*Work instructions:*
Give back only one number: how many lines in the data below contain the word "none".

::: Records shown :::

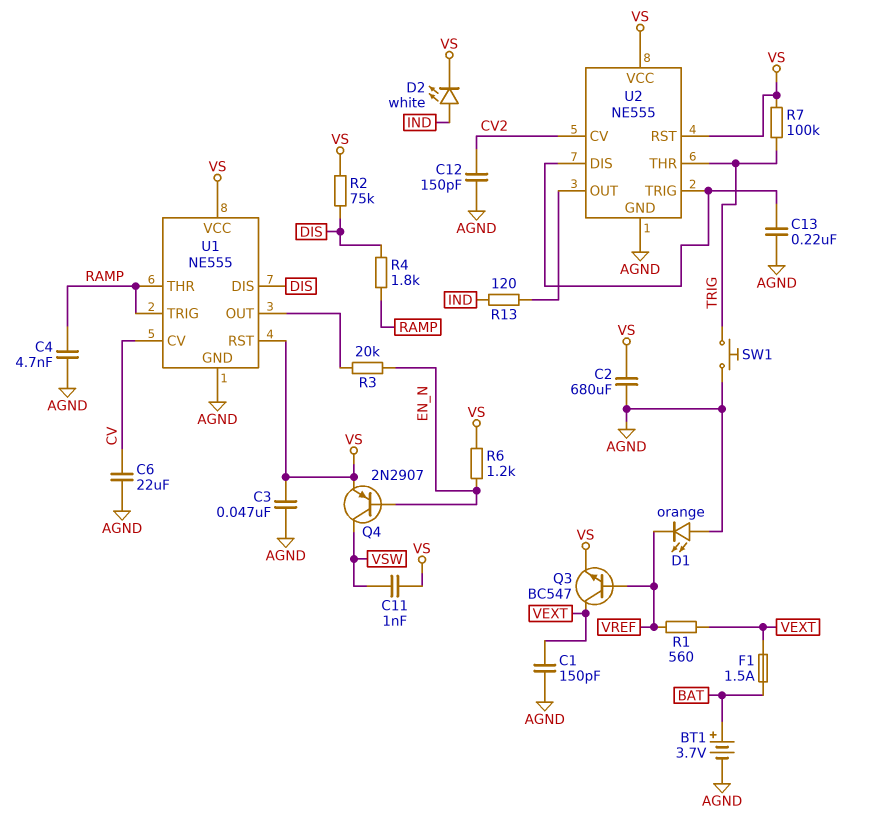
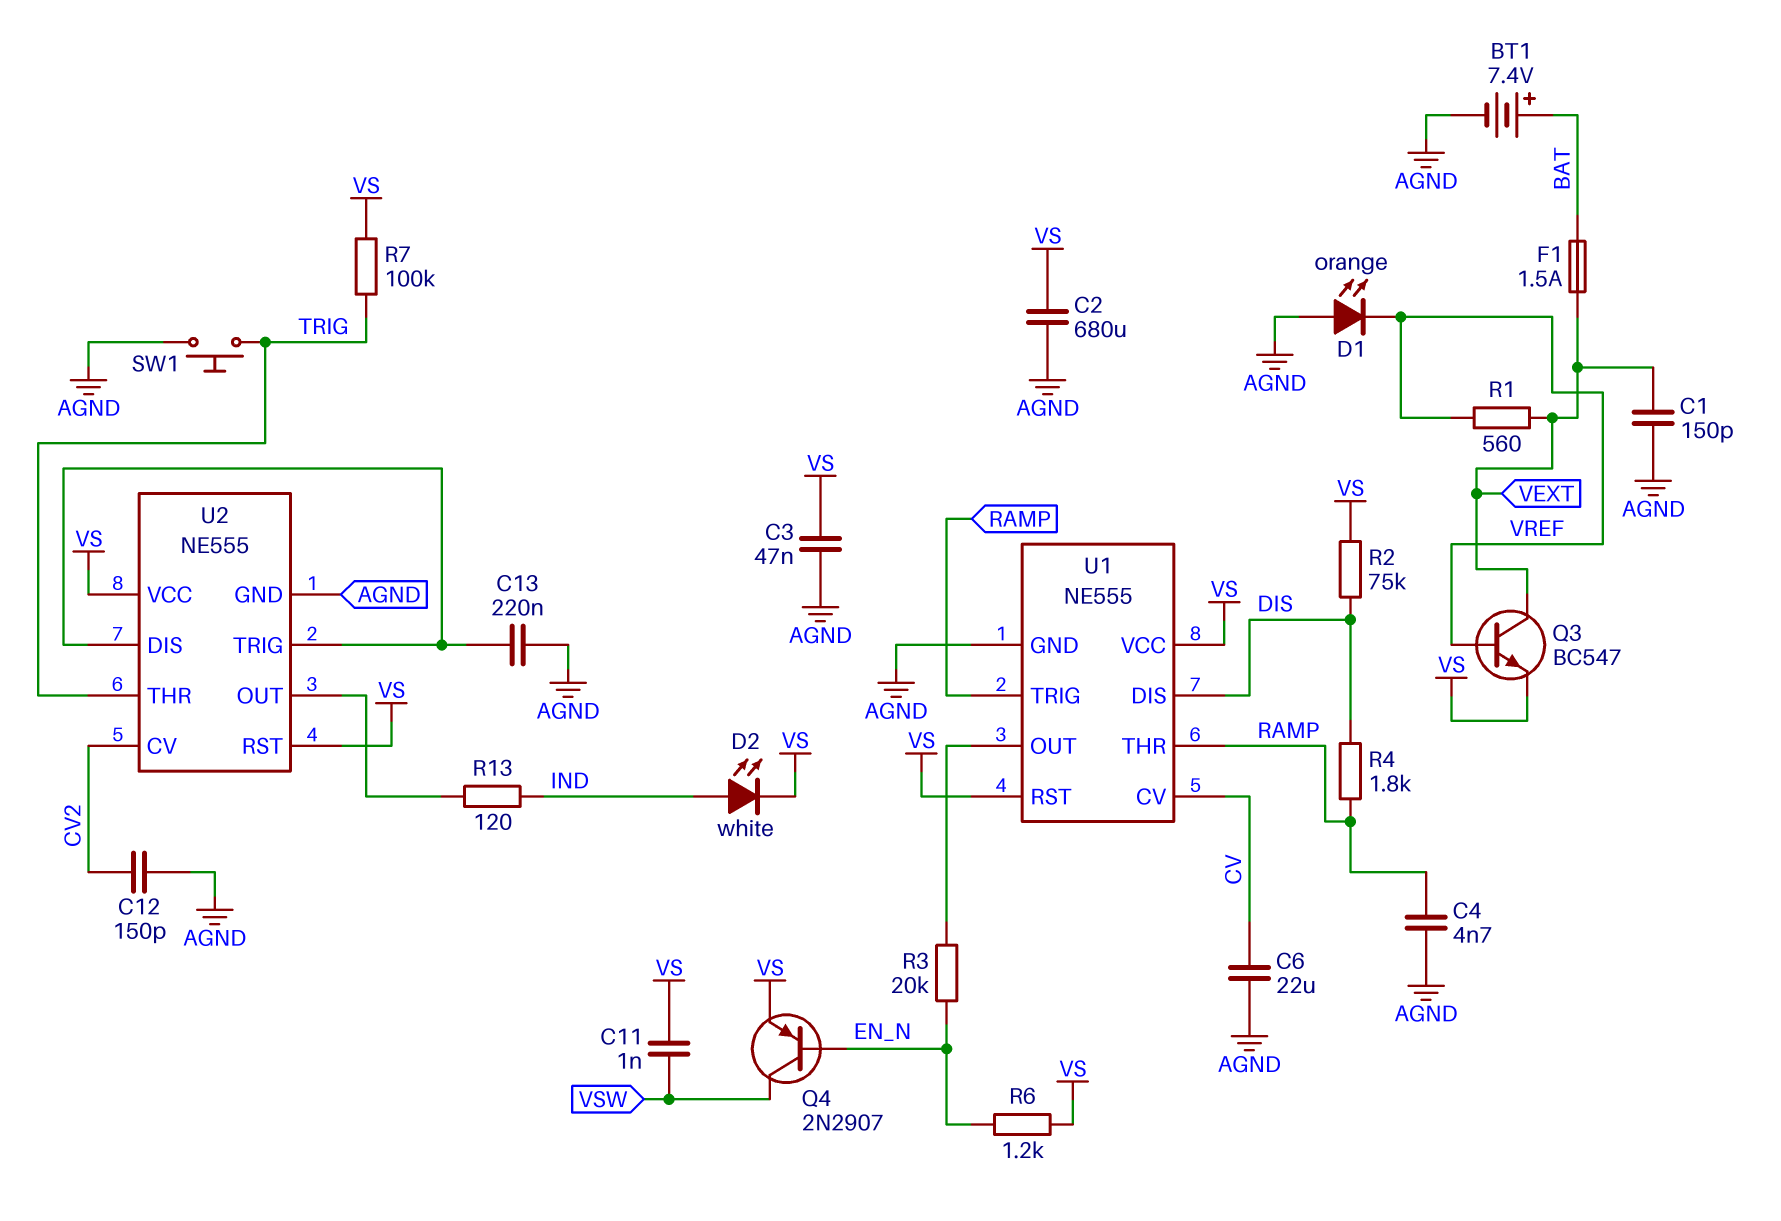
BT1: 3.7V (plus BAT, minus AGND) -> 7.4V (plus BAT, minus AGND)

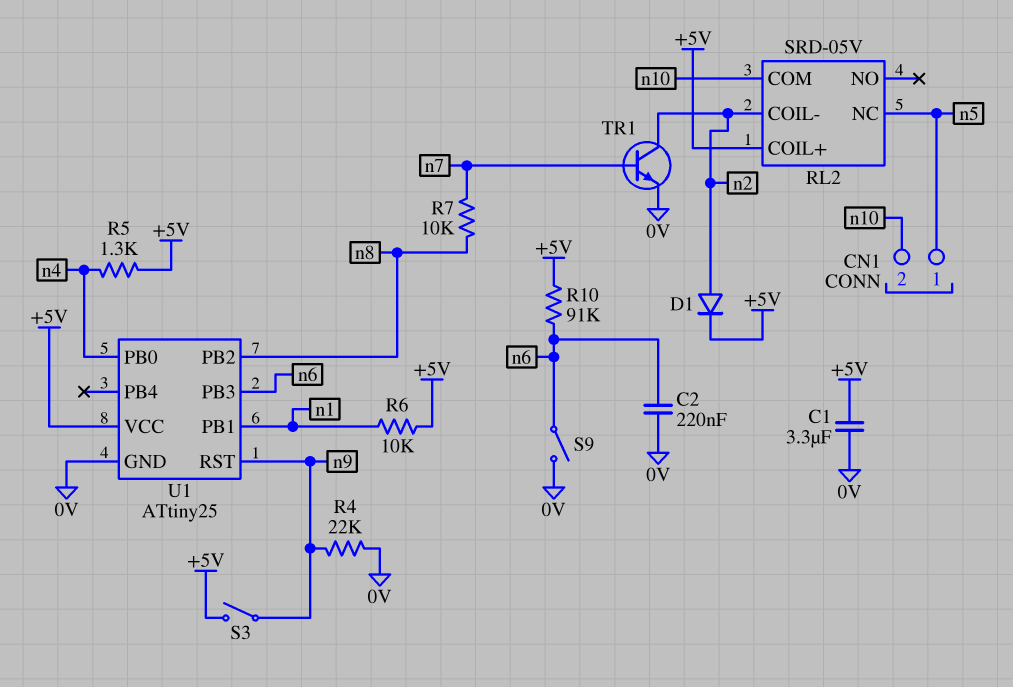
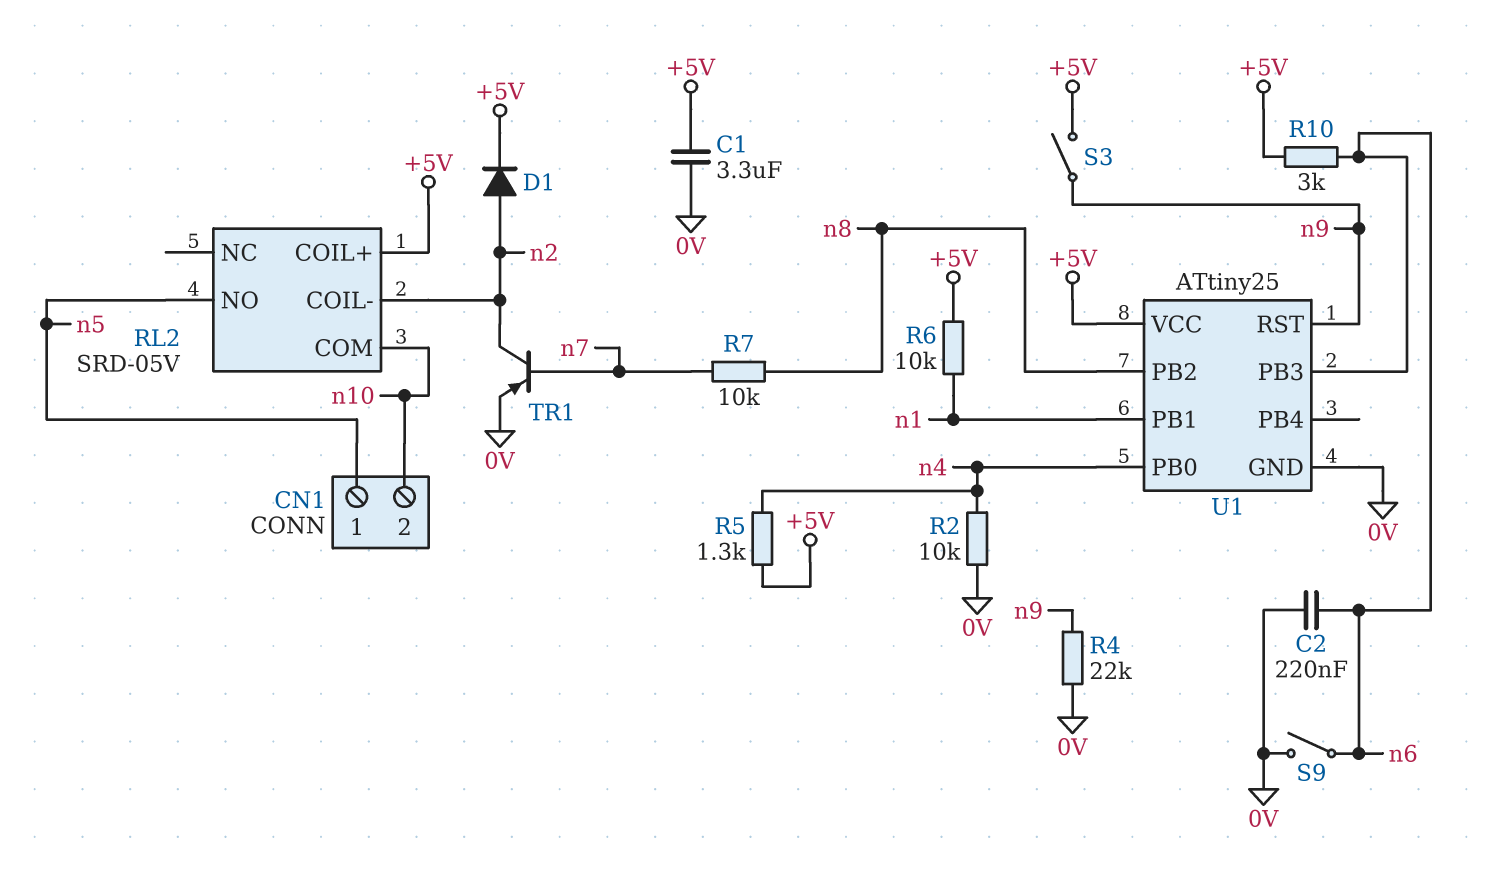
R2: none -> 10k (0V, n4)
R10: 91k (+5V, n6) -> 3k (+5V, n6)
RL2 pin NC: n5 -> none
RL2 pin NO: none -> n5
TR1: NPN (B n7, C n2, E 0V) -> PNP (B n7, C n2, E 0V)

:::

*Solution to the exercise:*
3